(Object displacement listings)
:::

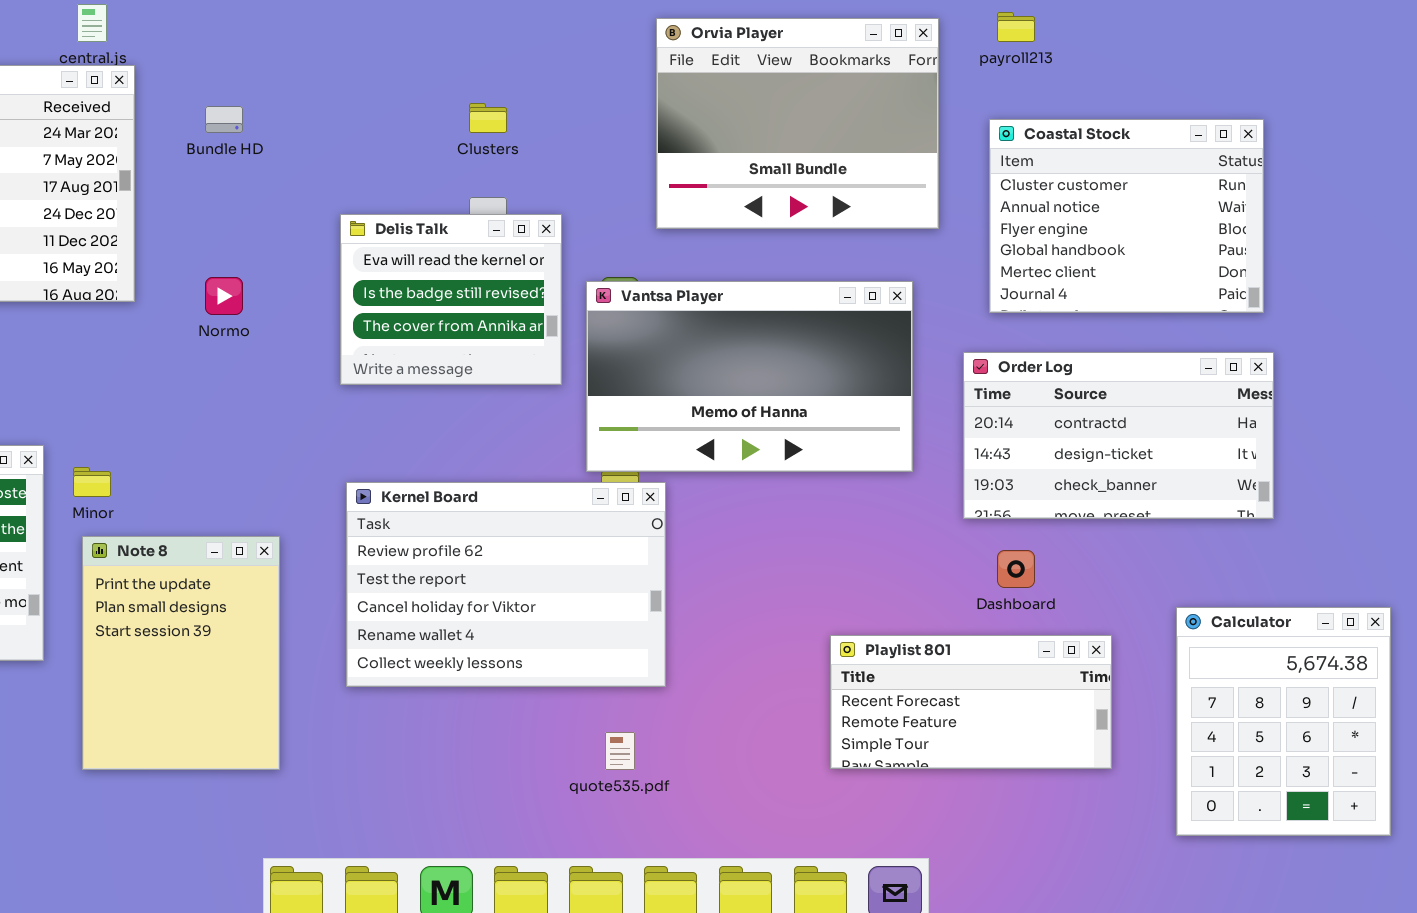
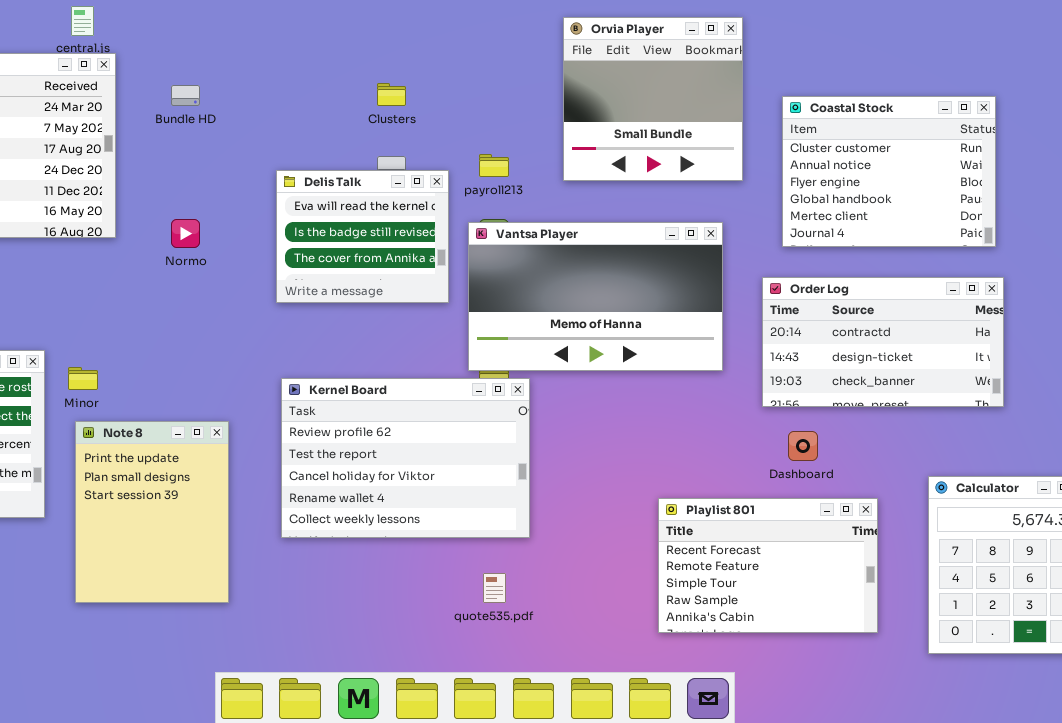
payroll213: [997,12,1035,42] -> [479,154,509,177], moved
Orvia Player: [656,18,939,229] -> [563,17,743,181], resized
Playlist 801: [830,635,1112,769] -> [658,498,878,633], resized

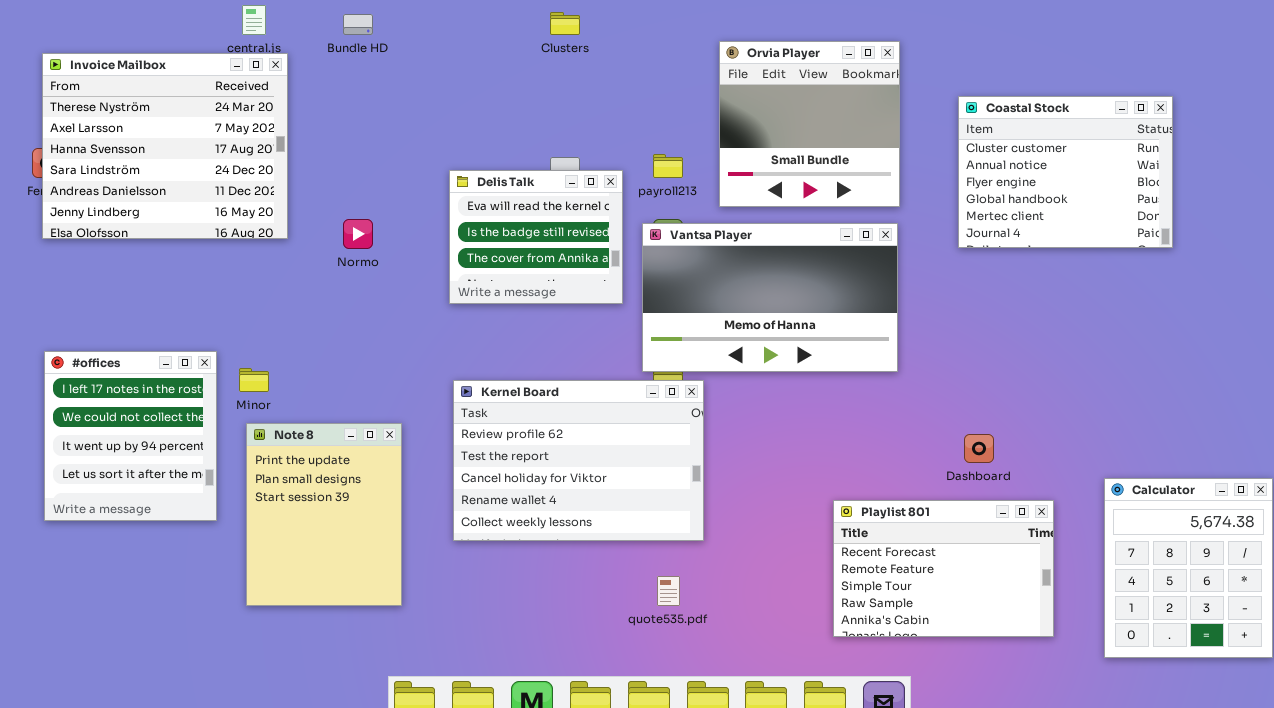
Orvia Player: [563,17,743,181] -> [719,41,900,207], moved
Clusters: [377,83,406,106] -> [550,12,580,35], moved
Bundle HD: [171,85,200,106] -> [343,14,373,35], moved
Order Log: [762,277,1004,407] -> none, closed

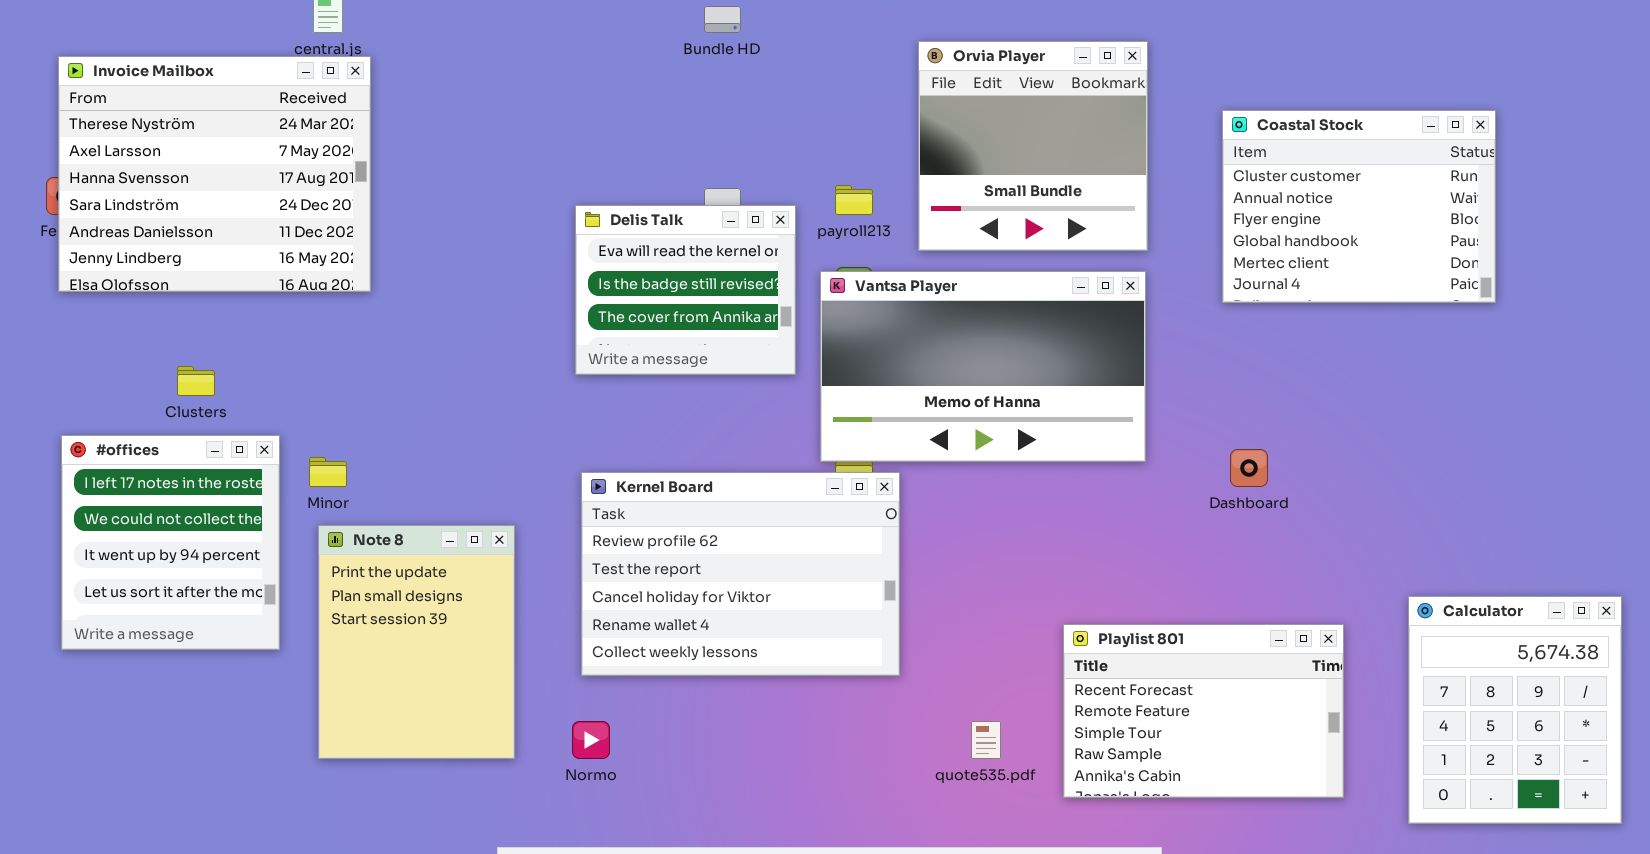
Clusters: [550,12,580,35] -> [177,366,215,396], moved
Bundle HD: [343,14,373,35] -> [704,6,741,33], moved
Normo: [343,219,373,249] -> [572,721,610,759], moved
Dashboard: [964,434,994,463] -> [1230,449,1268,487], moved
quote535.pdf: [657,576,680,606] -> [971,721,1001,759], moved

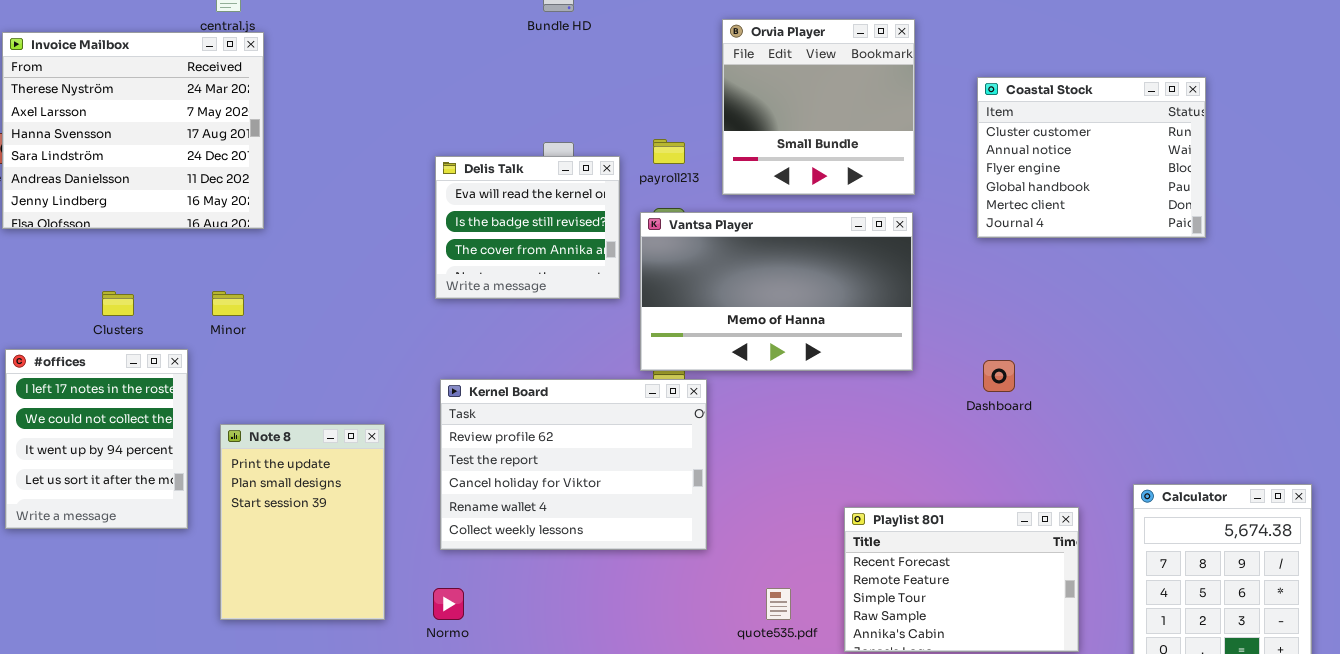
Minor: [309,457,347,487] -> [212,291,244,316], moved

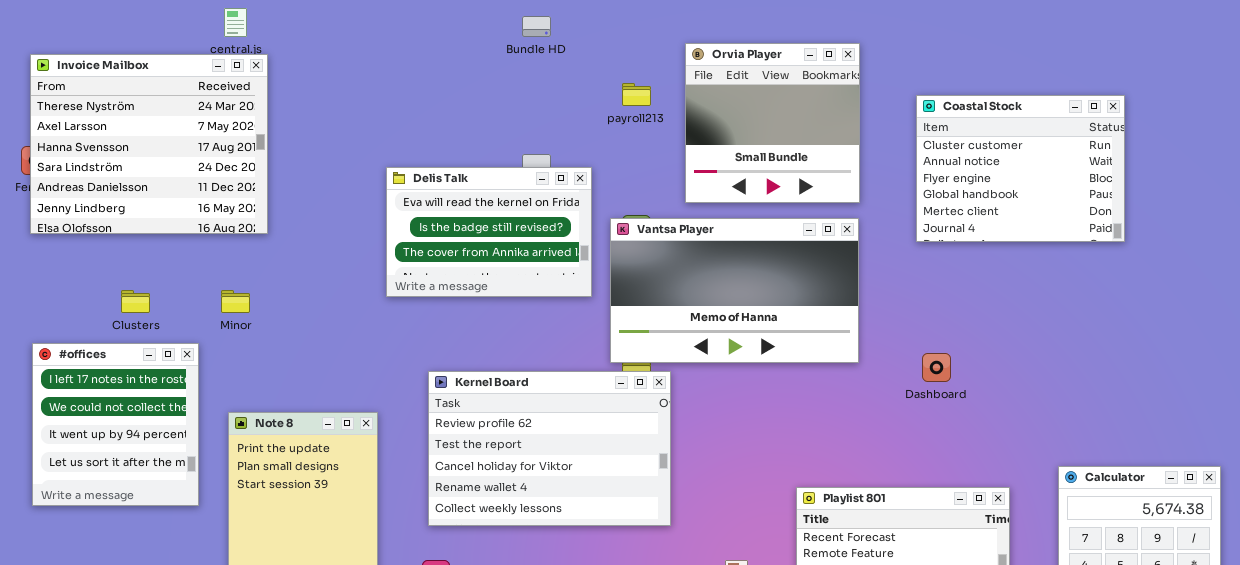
payroll213: [653,139,685,164] -> [622,83,651,106], moved
Delis Talk: [435,156,620,299] -> [386,167,592,297], resized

:::

• WHAT IS EXPECTED: The answer must be a single number: how many lines of the records contain the string "Clusters".

• SOLUTION TO THIS PROBLEM: 2